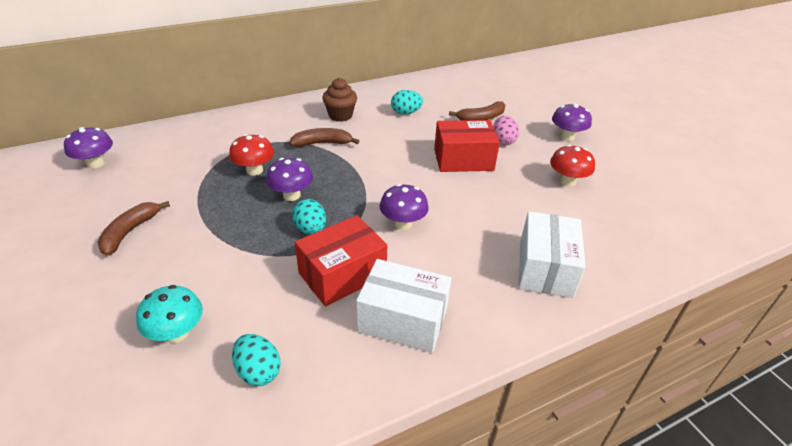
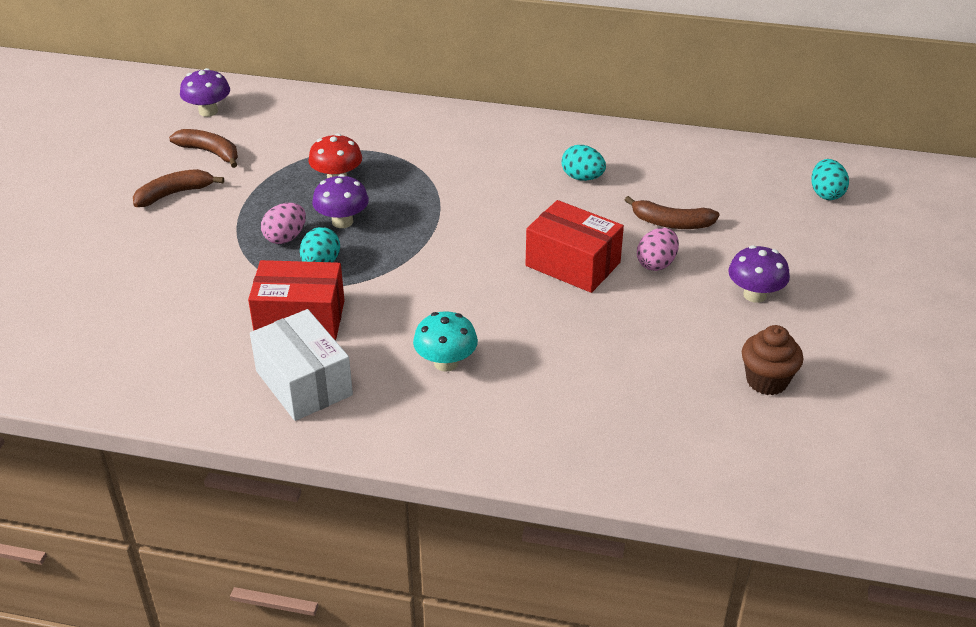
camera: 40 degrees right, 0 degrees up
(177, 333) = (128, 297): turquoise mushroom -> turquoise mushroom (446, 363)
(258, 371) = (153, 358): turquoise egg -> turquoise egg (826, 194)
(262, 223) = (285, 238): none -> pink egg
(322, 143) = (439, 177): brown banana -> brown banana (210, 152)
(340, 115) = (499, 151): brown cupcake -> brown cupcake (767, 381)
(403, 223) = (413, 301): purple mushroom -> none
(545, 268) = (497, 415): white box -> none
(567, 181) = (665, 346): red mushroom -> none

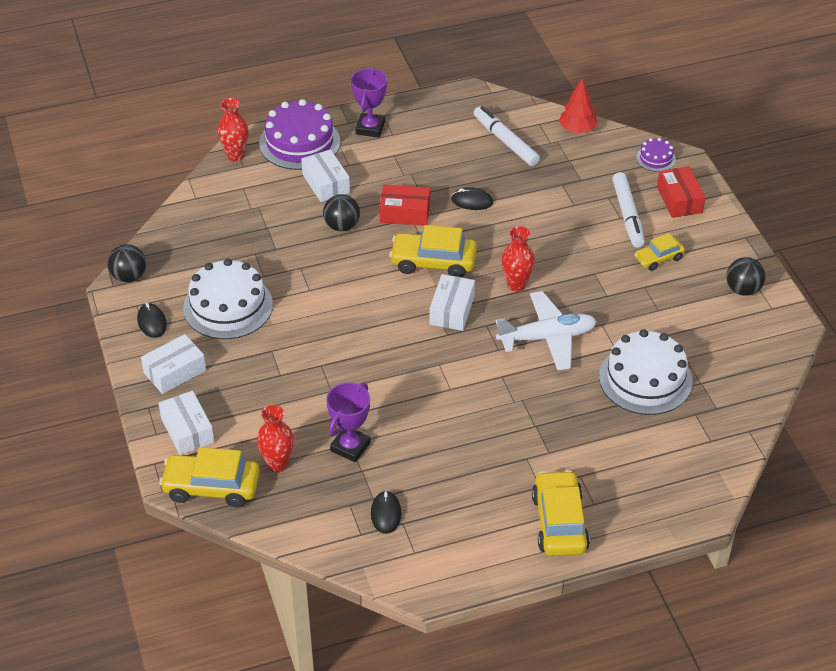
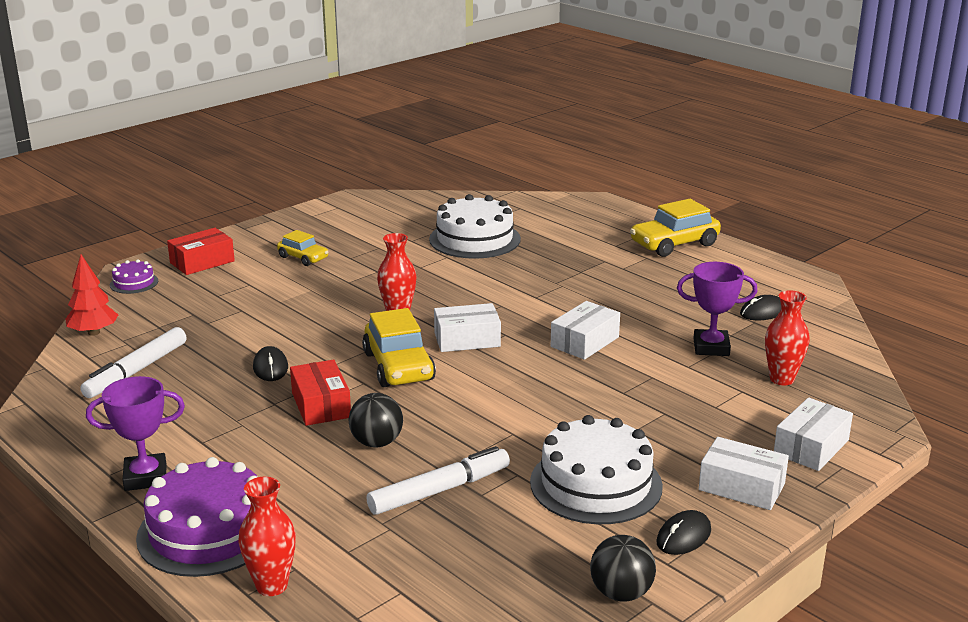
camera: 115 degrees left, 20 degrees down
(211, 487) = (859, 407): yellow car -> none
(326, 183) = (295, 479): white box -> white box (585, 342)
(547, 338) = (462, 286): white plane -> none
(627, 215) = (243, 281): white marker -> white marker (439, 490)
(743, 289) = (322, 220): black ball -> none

————————

Task prompt
Among the lines above, find each one containing the string "turquoise" and copy it.

Result of the exercise
(177, 333) = (128, 297): turquoise mushroom -> turquoise mushroom (446, 363)
(258, 371) = (153, 358): turquoise egg -> turquoise egg (826, 194)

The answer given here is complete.